WHAT YOU SHOULD DO: The answer is the set of lines that include "grey", copied from the data below.

PROVIDED RECORDS:
[Start of Attachment]
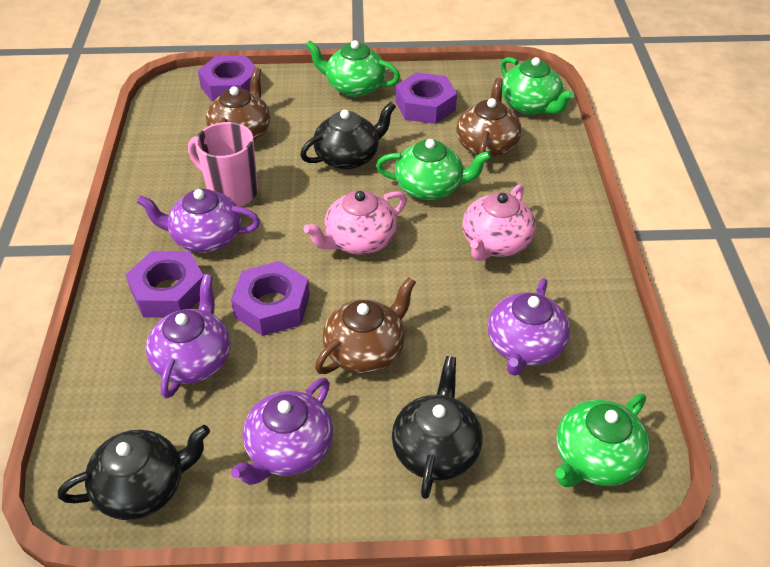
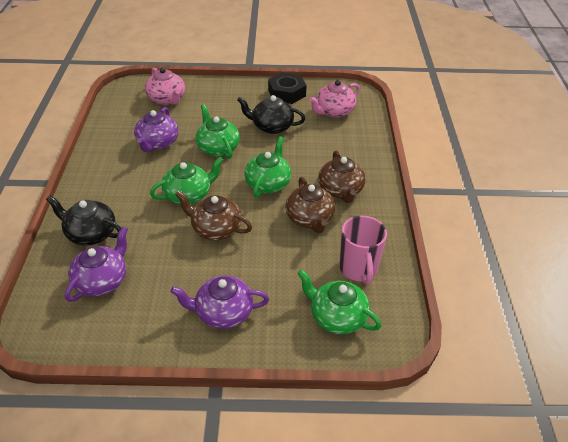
black nut: 0 -> 1
black teapot: 3 -> 2
purple nut: 4 -> 0
purple teapot: 4 -> 3

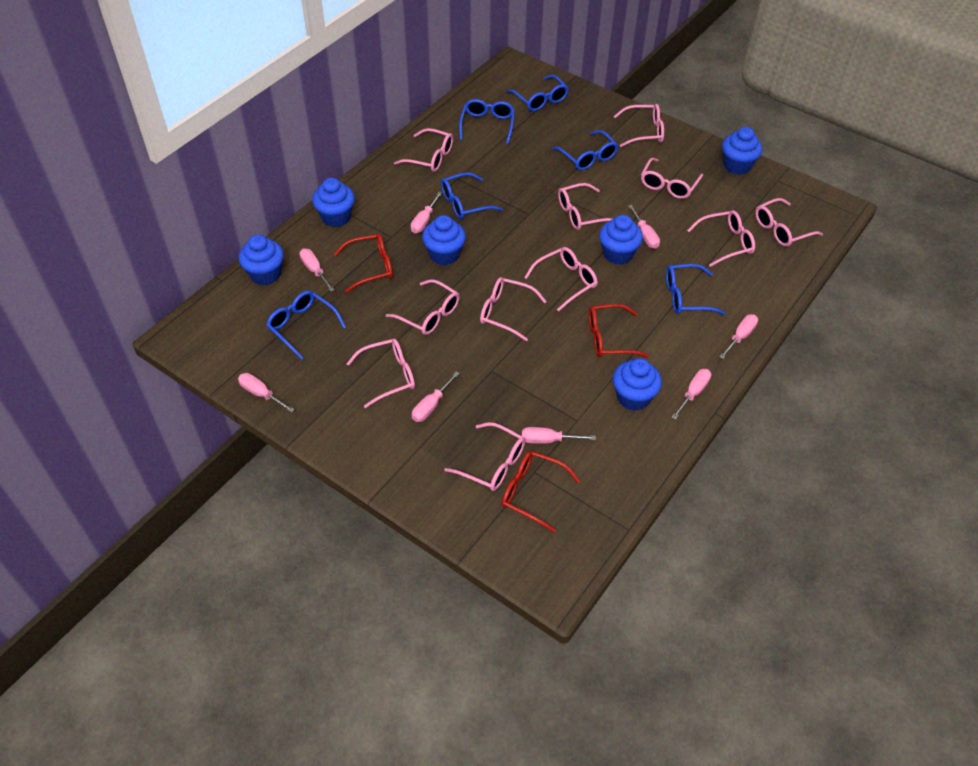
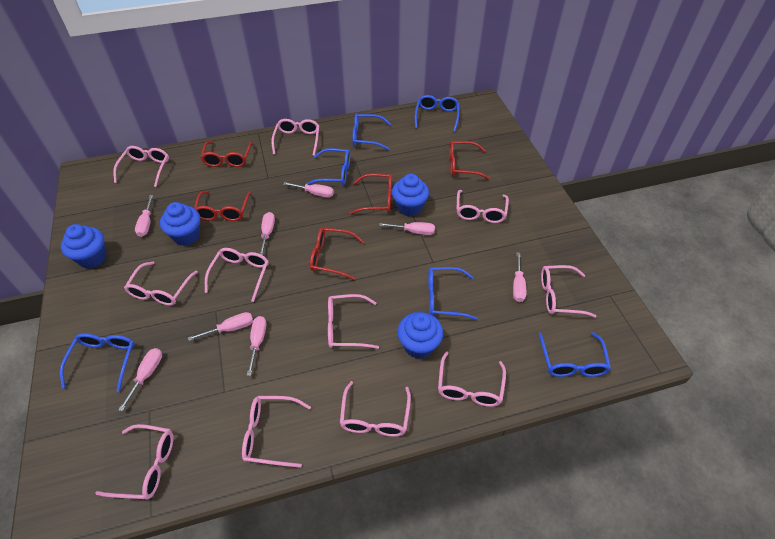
blue cupcake: 6 -> 4
red glasses: 3 -> 5

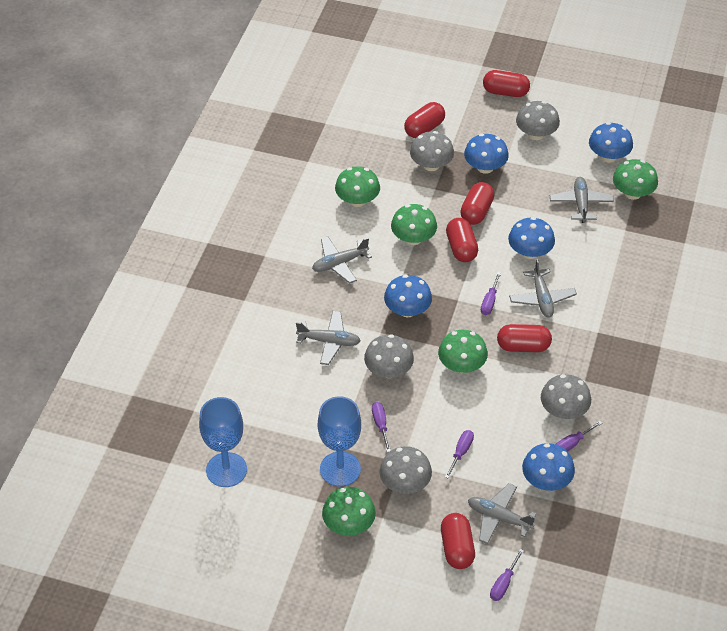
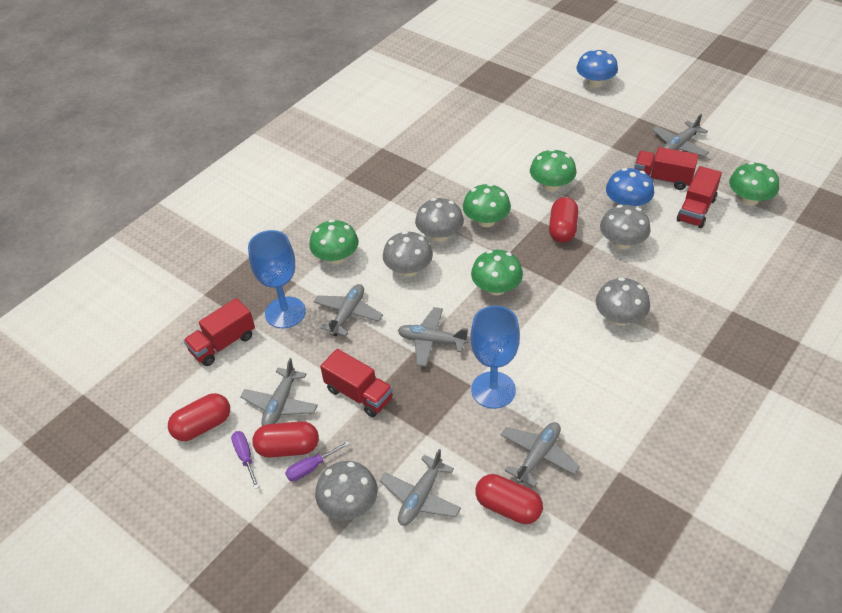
blue mushroom: 5 -> 2
grey plane: 5 -> 6
purple screwdriver: 5 -> 2
red capsule: 6 -> 4
red truck: 0 -> 4

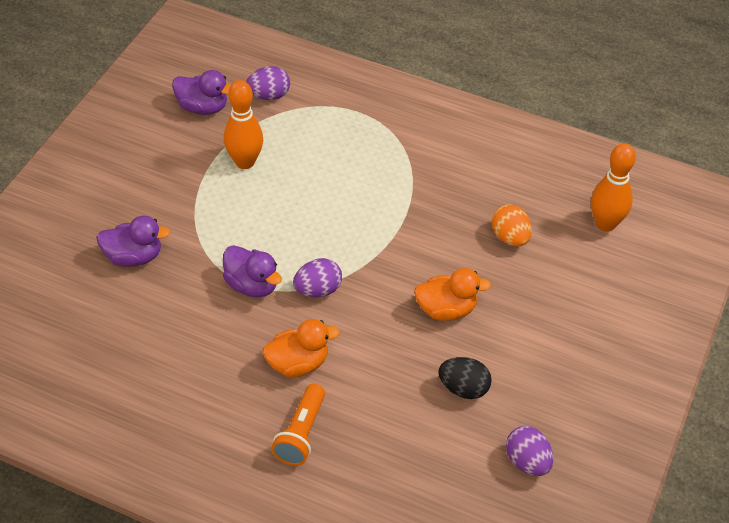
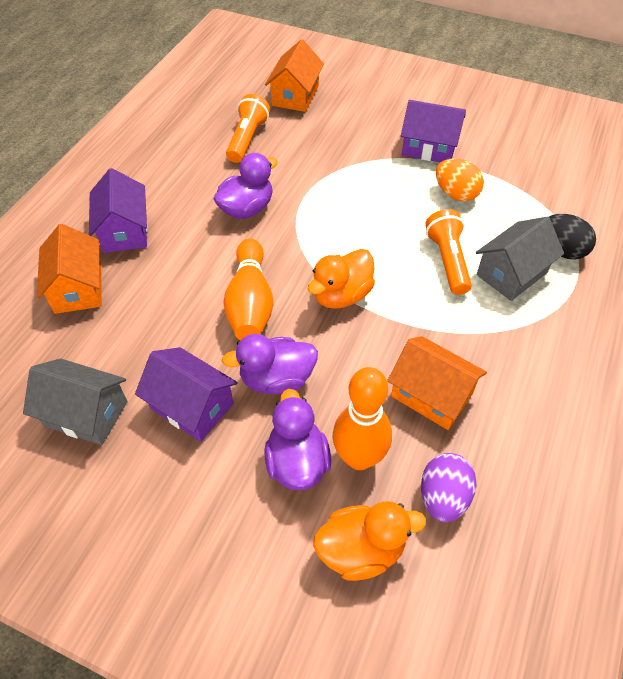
grey house: 0 -> 2
orange flashlight: 1 -> 2
orange house: 0 -> 3
purple egg: 3 -> 1
purple house: 0 -> 3

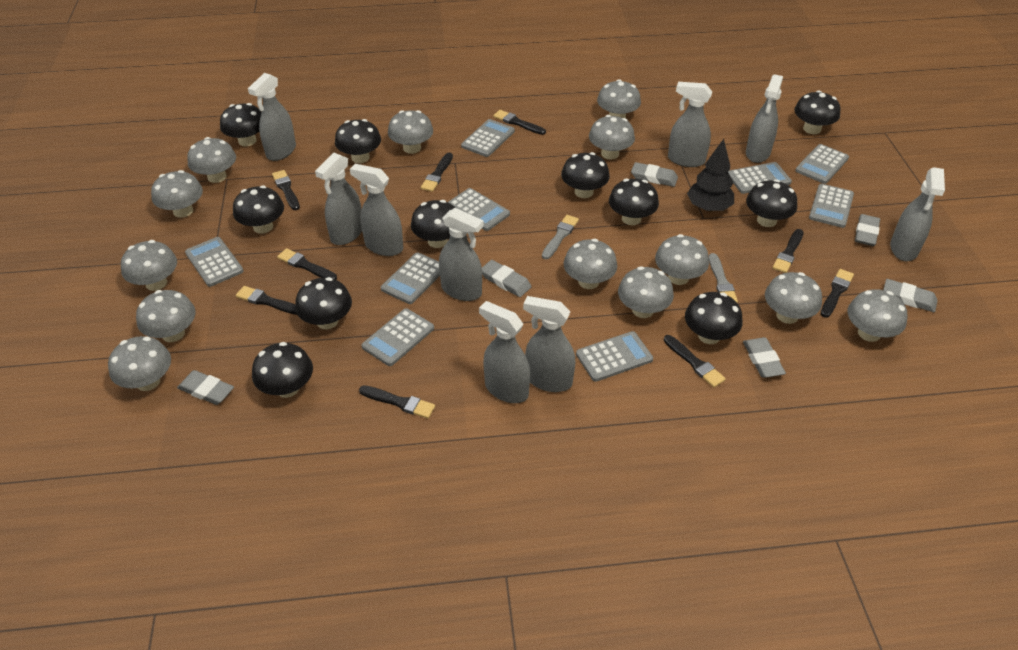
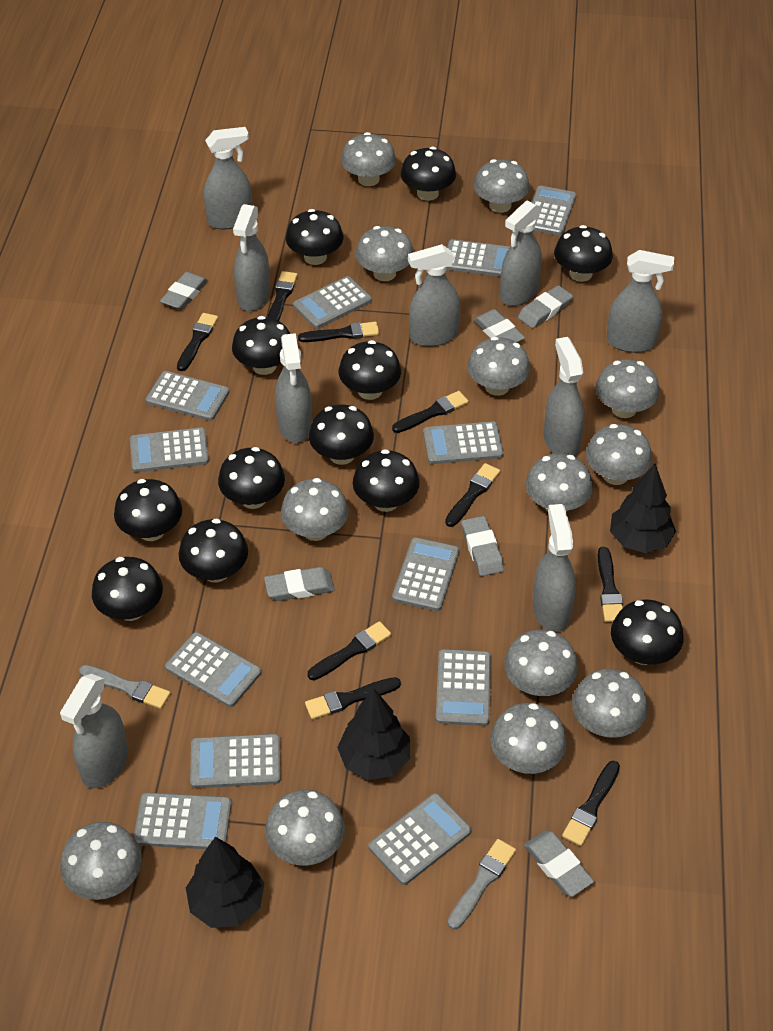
black mushroom: 11 -> 12
black tree: 1 -> 3
grey calculator: 9 -> 12

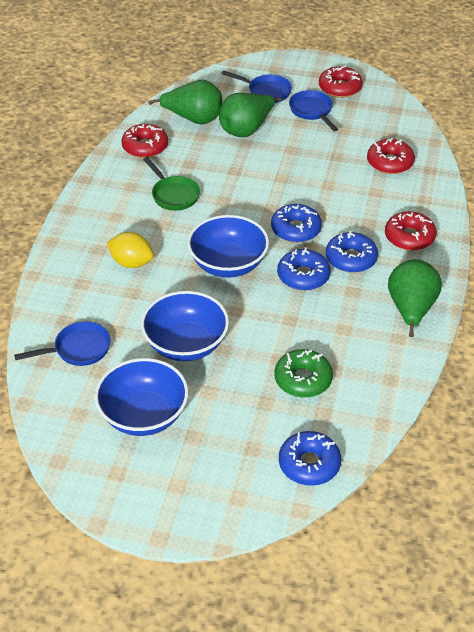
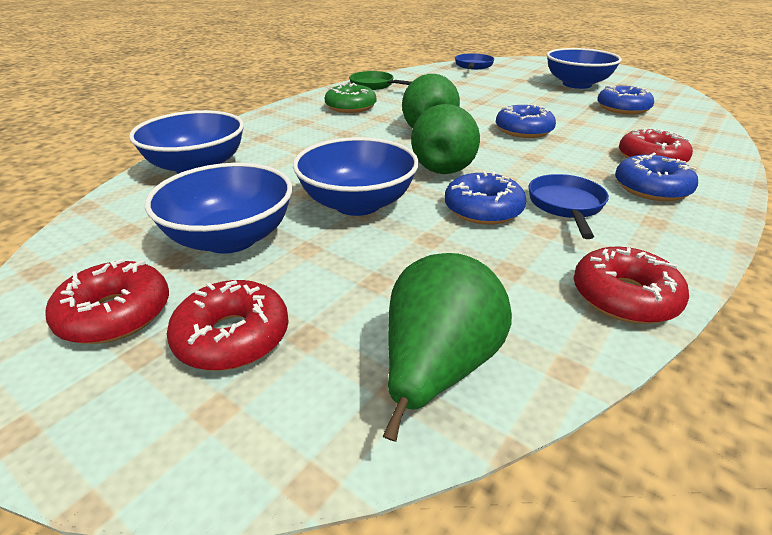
blue bowl: 3 -> 4
blue pan: 3 -> 2
yellow lemon: 1 -> 0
[End of Attachment]
ANSWER SPACE:
grey plane: 5 -> 6
grey house: 0 -> 2
grey calculator: 9 -> 12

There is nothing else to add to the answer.